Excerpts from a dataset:
--

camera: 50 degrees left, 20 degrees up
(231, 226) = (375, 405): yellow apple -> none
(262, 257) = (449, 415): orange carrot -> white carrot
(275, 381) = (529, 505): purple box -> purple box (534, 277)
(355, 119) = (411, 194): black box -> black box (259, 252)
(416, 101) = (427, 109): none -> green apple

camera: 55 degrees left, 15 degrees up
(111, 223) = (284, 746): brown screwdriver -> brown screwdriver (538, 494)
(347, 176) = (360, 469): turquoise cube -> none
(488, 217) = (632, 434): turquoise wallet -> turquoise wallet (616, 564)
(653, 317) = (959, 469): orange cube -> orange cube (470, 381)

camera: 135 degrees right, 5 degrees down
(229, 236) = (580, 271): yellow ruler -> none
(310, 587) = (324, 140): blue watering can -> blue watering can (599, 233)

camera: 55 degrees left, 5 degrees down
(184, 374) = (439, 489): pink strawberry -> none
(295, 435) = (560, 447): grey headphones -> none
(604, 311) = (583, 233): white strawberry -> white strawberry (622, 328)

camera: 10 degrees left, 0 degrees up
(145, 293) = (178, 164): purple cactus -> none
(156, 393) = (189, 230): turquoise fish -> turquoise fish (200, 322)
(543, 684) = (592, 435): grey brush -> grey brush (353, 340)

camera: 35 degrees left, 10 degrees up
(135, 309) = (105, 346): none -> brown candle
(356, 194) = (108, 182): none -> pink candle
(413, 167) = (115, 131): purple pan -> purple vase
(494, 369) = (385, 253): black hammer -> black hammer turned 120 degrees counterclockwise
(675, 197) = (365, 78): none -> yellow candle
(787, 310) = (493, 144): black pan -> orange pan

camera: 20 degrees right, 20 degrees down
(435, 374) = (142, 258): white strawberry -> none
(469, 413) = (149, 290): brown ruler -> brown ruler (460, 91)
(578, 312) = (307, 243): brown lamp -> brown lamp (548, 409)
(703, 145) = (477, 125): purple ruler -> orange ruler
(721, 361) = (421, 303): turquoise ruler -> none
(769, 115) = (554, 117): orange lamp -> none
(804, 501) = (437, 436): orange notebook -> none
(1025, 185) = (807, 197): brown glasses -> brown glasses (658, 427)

--

◆ **The problem**
The answer should be an exact copy of the lines from the one containing "(703, 145) = (477, 125): purple" through the last line of the entries, both included.

◆ **Answer box**
(703, 145) = (477, 125): purple ruler -> orange ruler
(721, 361) = (421, 303): turquoise ruler -> none
(769, 115) = (554, 117): orange lamp -> none
(804, 501) = (437, 436): orange notebook -> none
(1025, 185) = (807, 197): brown glasses -> brown glasses (658, 427)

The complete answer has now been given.